*** Raw data Section Begins ***

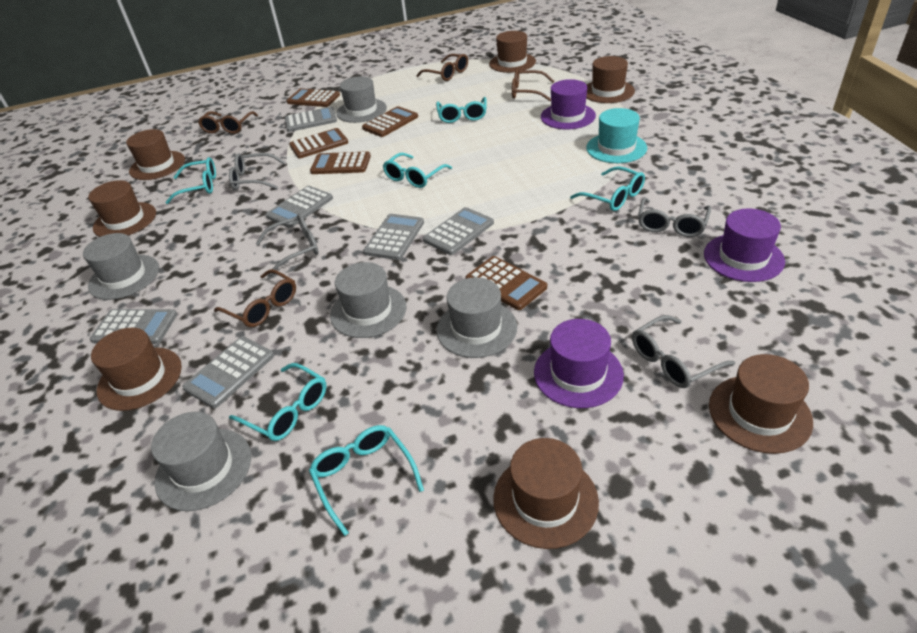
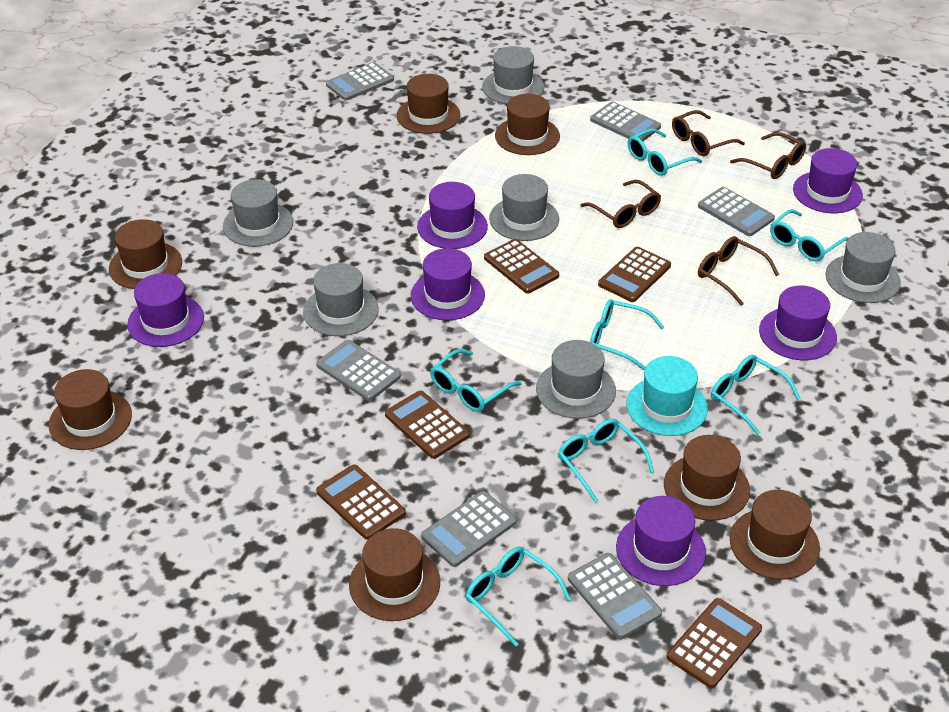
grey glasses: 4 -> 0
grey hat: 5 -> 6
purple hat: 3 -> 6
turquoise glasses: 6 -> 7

*** Raw data Section Ends ***

◆ **Exercise description**
Take every line above where "glasses" appears and copy it.

◆ **Response**
grey glasses: 4 -> 0
turquoise glasses: 6 -> 7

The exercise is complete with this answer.